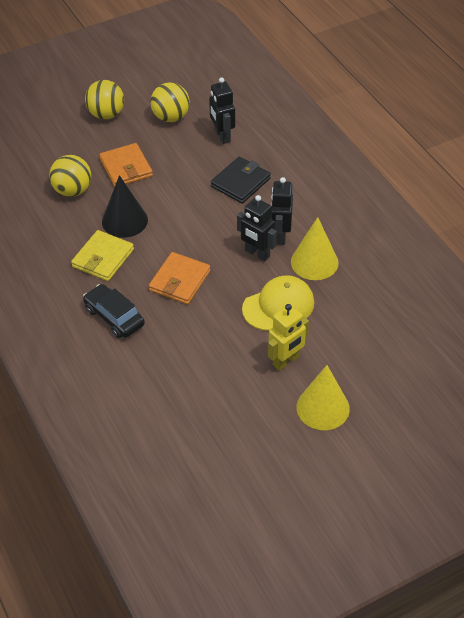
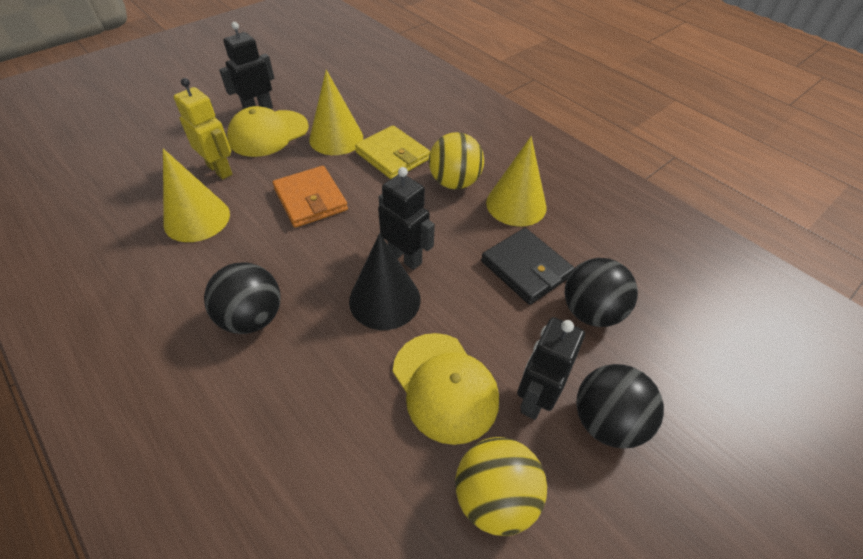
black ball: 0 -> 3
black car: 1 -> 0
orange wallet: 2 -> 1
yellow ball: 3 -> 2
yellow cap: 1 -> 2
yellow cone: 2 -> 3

################

• _Task to carry out_
Go through the entries above and count the lines containing the string "yellow". Give only that number.

• _Output below_
3